─── DATA FOR ANALYSIS ───

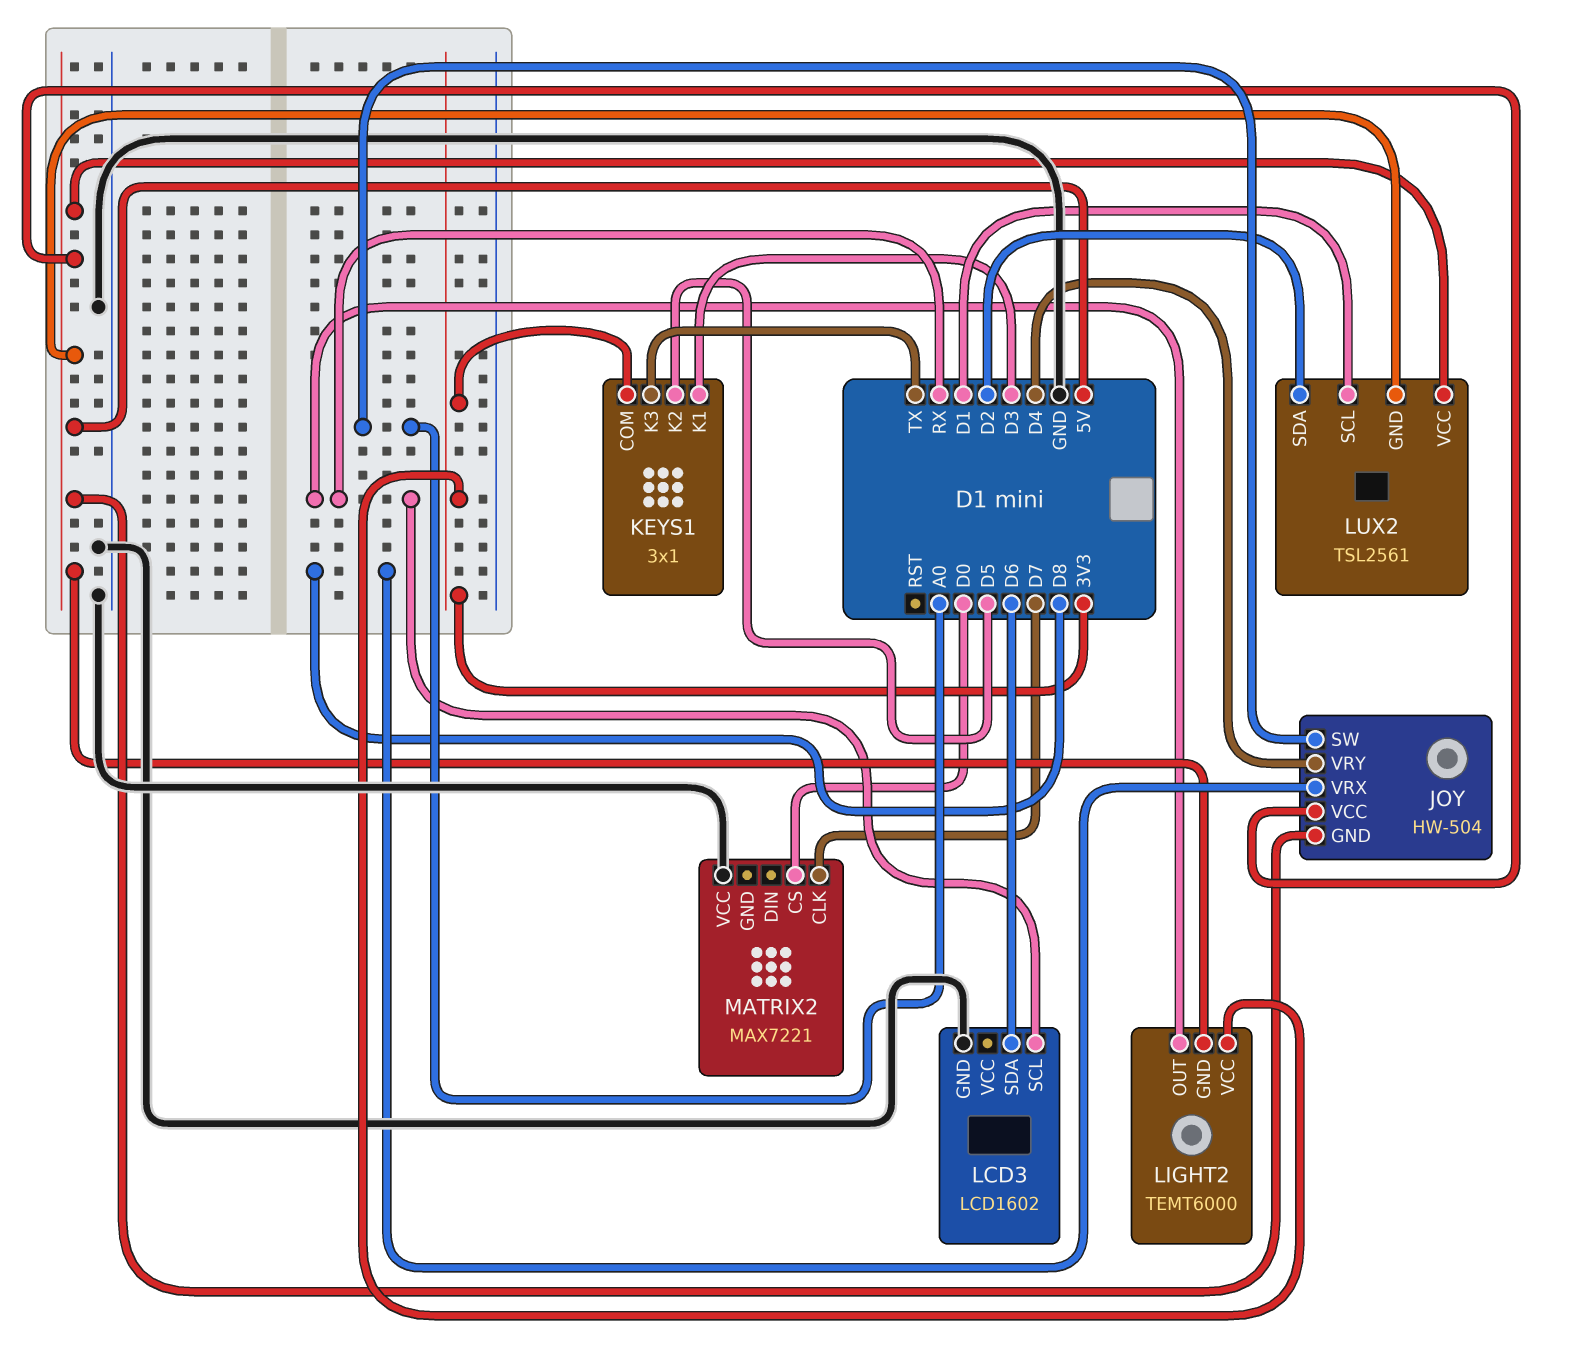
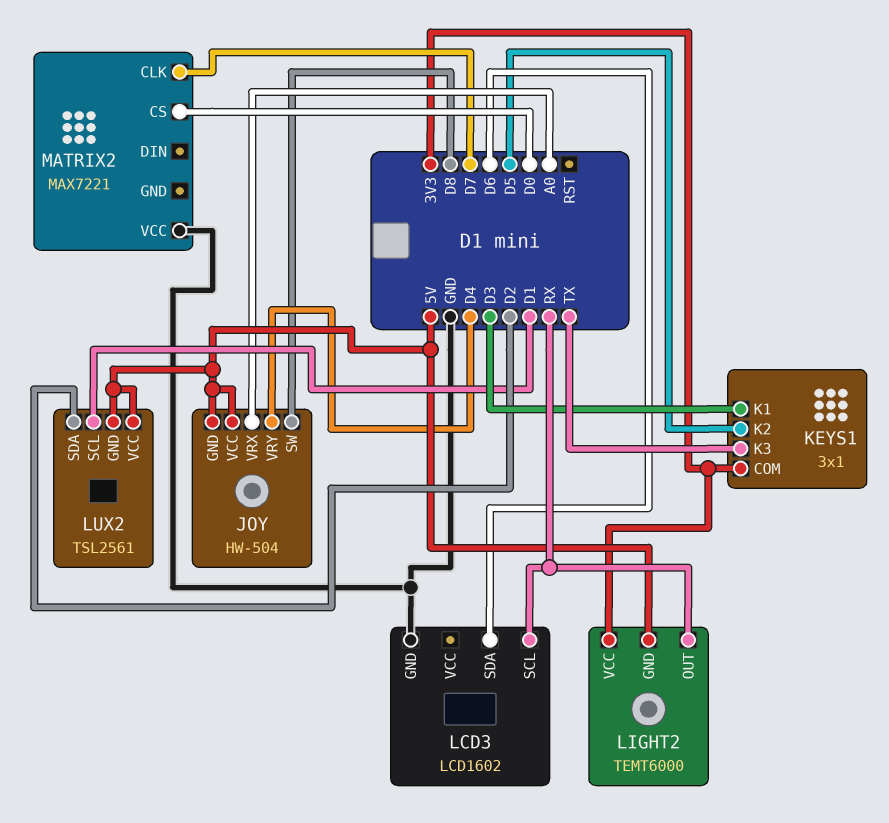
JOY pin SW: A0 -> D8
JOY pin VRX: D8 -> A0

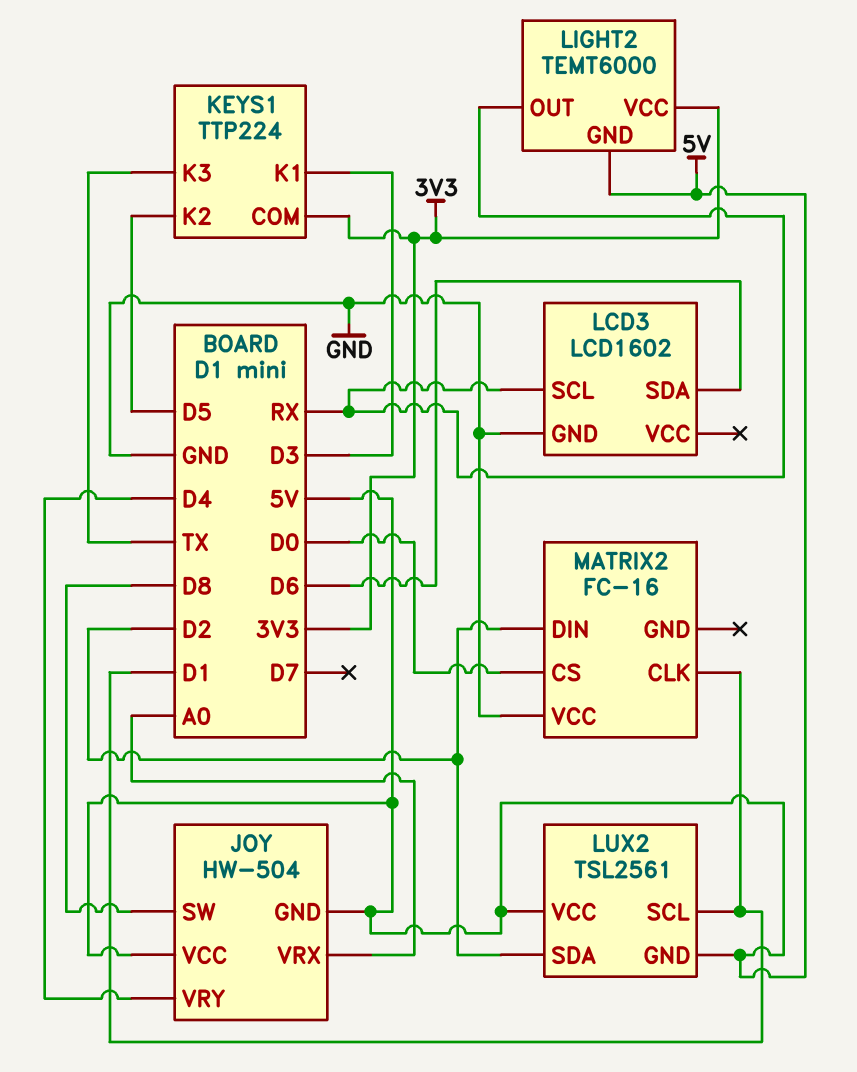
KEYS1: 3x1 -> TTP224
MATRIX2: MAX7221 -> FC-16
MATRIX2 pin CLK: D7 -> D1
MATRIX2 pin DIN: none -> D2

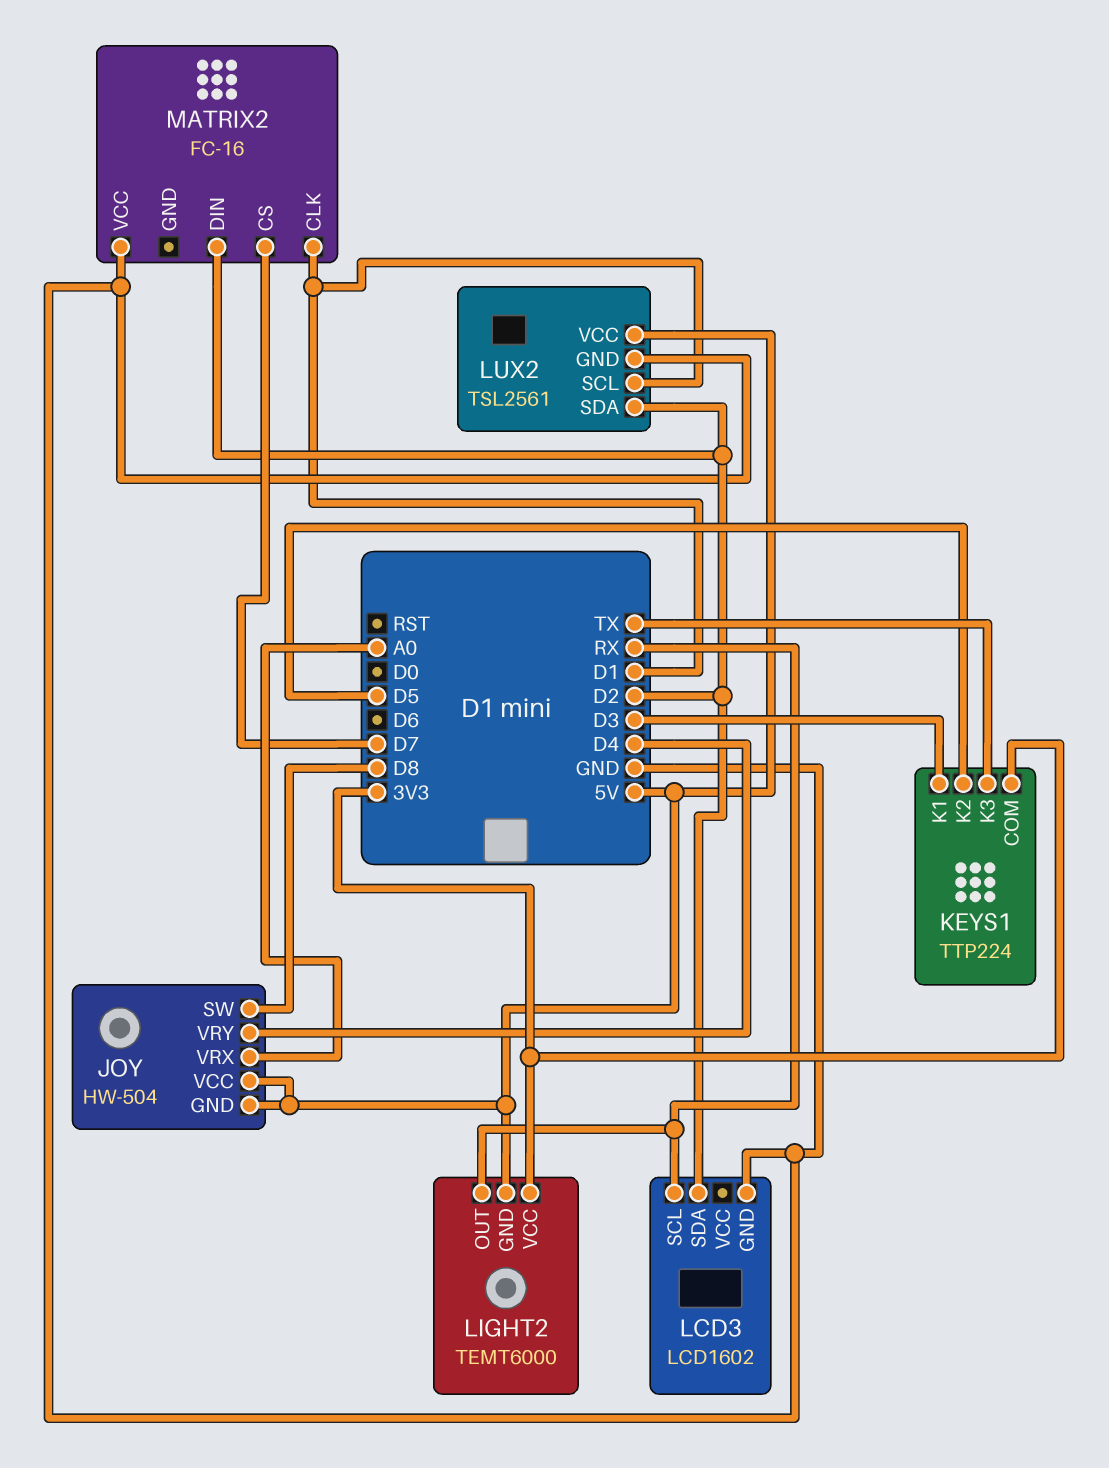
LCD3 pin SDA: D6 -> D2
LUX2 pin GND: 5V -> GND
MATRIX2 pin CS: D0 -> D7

───
─── DATA FOR ANALYSIS ───

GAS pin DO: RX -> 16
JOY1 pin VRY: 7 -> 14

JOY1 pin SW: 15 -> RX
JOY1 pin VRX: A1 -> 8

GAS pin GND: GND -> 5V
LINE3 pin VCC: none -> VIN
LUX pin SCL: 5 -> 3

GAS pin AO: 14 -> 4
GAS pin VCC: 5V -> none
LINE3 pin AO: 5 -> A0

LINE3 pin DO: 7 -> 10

───

*WORK REQUIRED:* Would you please reproduce the entries above, starting at the line with "KEYS1: 3x1 -> TTP224" and stopping after the line with "MATRIX2 pin CS: D0 -> D7"? Omit any pictures.

*YOUR RESPONSE:*
KEYS1: 3x1 -> TTP224
MATRIX2: MAX7221 -> FC-16
MATRIX2 pin CLK: D7 -> D1
MATRIX2 pin DIN: none -> D2

LCD3 pin SDA: D6 -> D2
LUX2 pin GND: 5V -> GND
MATRIX2 pin CS: D0 -> D7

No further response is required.